**GOAL OF THE EXERCISE:** Quote exactly the lines running from the line with "cyan semicircle: (863, 179)" to the end of the entries, including both, and nothing else.

**RECORDS PROVIDED:**
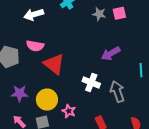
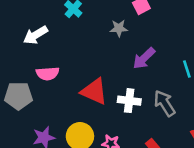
gray star: (99, 14) -> (119, 28), moved
red triangle: (54, 64) -> (94, 91), moved

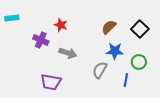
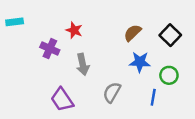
gray arrow: (68, 53) -> (83, 64), turned 60
gray semicircle: (100, 70) -> (112, 92), moved
purple trapezoid: (51, 82) -> (62, 100), turned 45

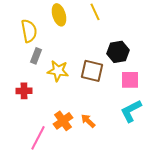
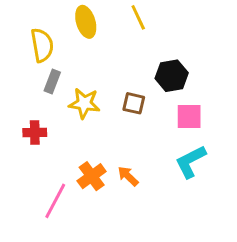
brown square: (92, 71) -> (134, 103), size x0.7

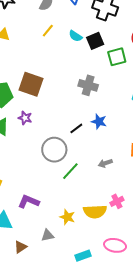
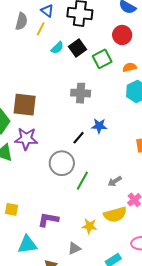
yellow line: (48, 31) -> (41, 29), moved
cyan semicircle: (75, 36) -> (57, 48), turned -64
purple star: (25, 118) -> (26, 139), size x1.6
gray arrow: (105, 163) -> (115, 181), moved

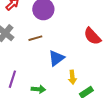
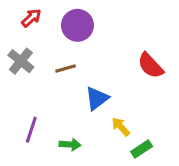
yellow arrow: (72, 77) -> (121, 127), turned 144

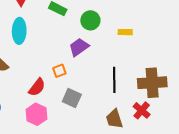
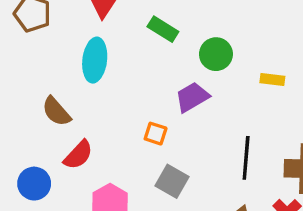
orange square: (59, 71) -> (156, 134), turned 32
red semicircle: (37, 87) -> (78, 155), moved

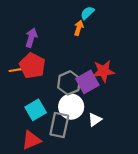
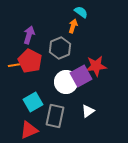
cyan semicircle: (87, 13) -> (81, 12), turned 80
gray hexagon: (69, 83) -> (60, 48), moved
white circle: (71, 107) -> (66, 82), moved

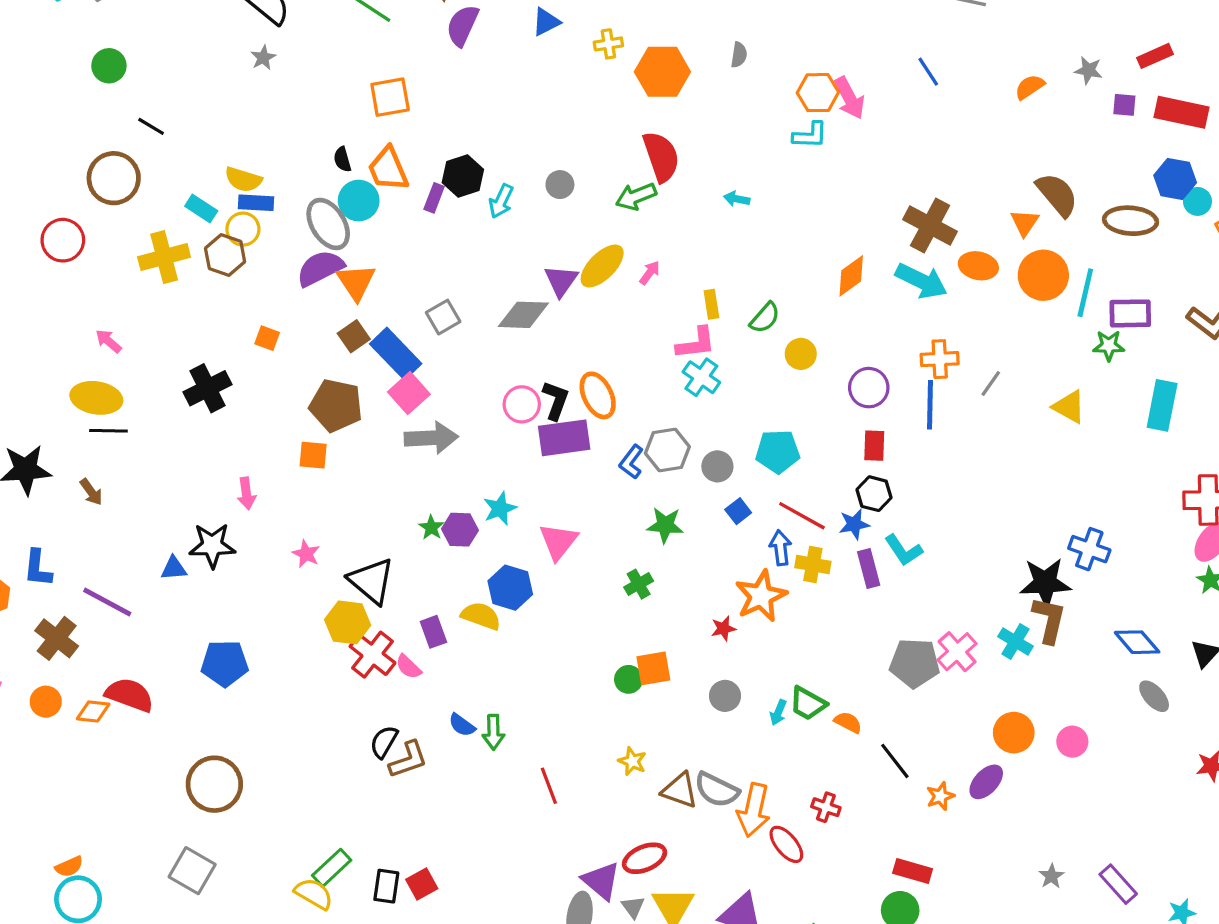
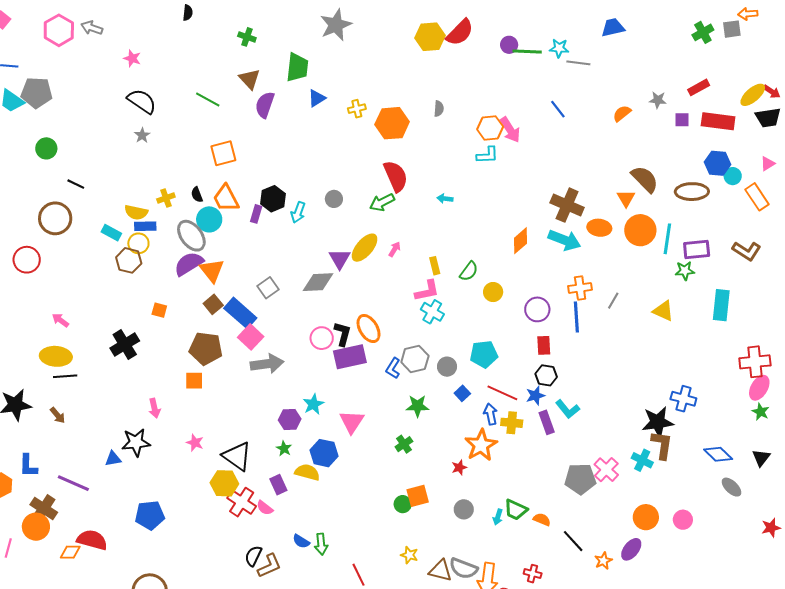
yellow cross: (164, 257) -> (166, 198), moved, size x0.6
green star: (431, 528) -> (284, 449), moved
orange circle: (46, 702) -> (36, 527), moved, size x1.4

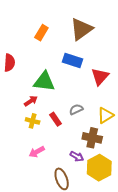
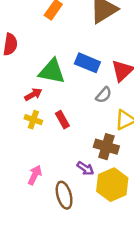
blue rectangle: (72, 61) -> (87, 63), moved
gray semicircle: (76, 109) -> (104, 95), moved, turned 152
pink arrow: (37, 152) -> (35, 175), moved, turned 140

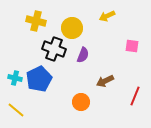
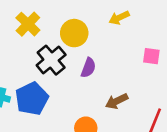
yellow cross: (36, 21) -> (28, 24), turned 30
black cross: (54, 49) -> (51, 60), turned 30

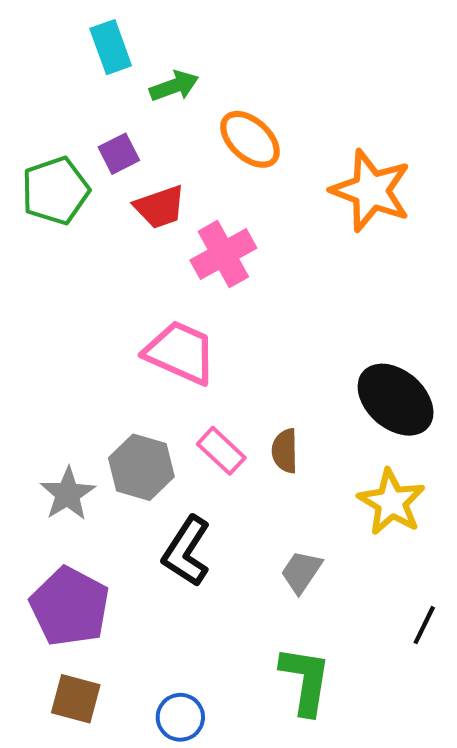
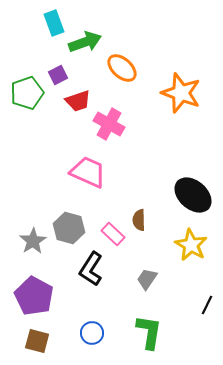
green arrow: (174, 86) -> (85, 42), size x1.4
pink cross: (223, 254) -> (109, 124), turned -32
pink rectangle: (221, 451) -> (113, 234), moved
blue circle: (180, 717) -> (92, 333), moved

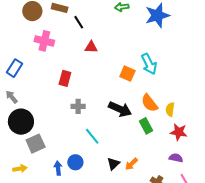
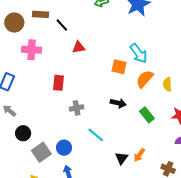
orange semicircle: (149, 103) -> (145, 79), moved, turned 90
black arrow: (120, 109) -> (118, 103), size x0.7
yellow semicircle: (170, 109) -> (167, 84), moved
black circle: (21, 122) -> (23, 133), size x0.6
blue circle: (75, 162) -> (64, 148), moved

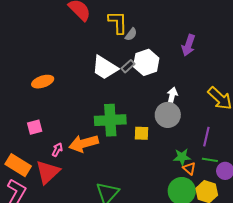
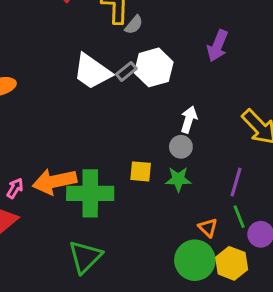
gray circle: (168, 115) -> (181, 147), size x0.6
green cross: (110, 120) -> (90, 193), moved
green star: (182, 157) -> (178, 179), moved
green line: (210, 160) -> (239, 217), turned 56

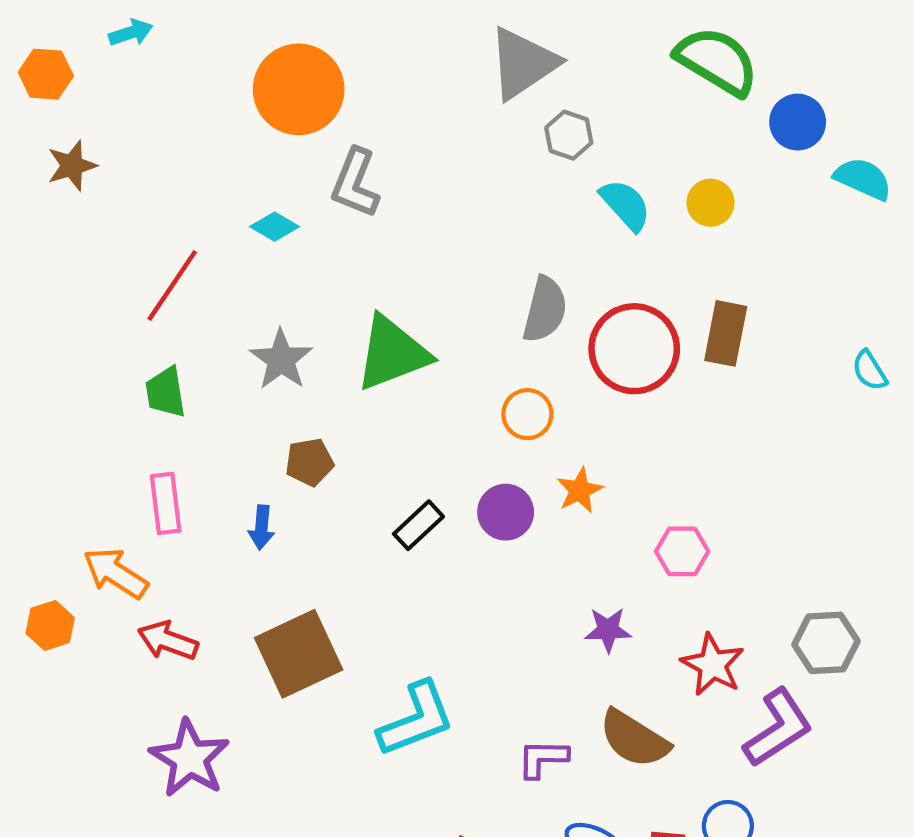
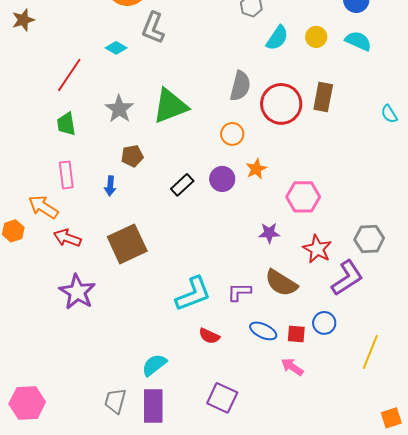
cyan semicircle: (863, 179) -> (358, 41), moved
cyan semicircle: (625, 205) -> (277, 38), turned 76
pink hexagon: (682, 551) -> (303, 197), size x1.4
cyan L-shape: (416, 719) -> (193, 294), moved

**WRITTEN SOLUTION:**
cyan semicircle: (863, 179) -> (358, 41), moved
cyan semicircle: (625, 205) -> (277, 38), turned 76
pink hexagon: (682, 551) -> (303, 197), size x1.4
cyan L-shape: (416, 719) -> (193, 294), moved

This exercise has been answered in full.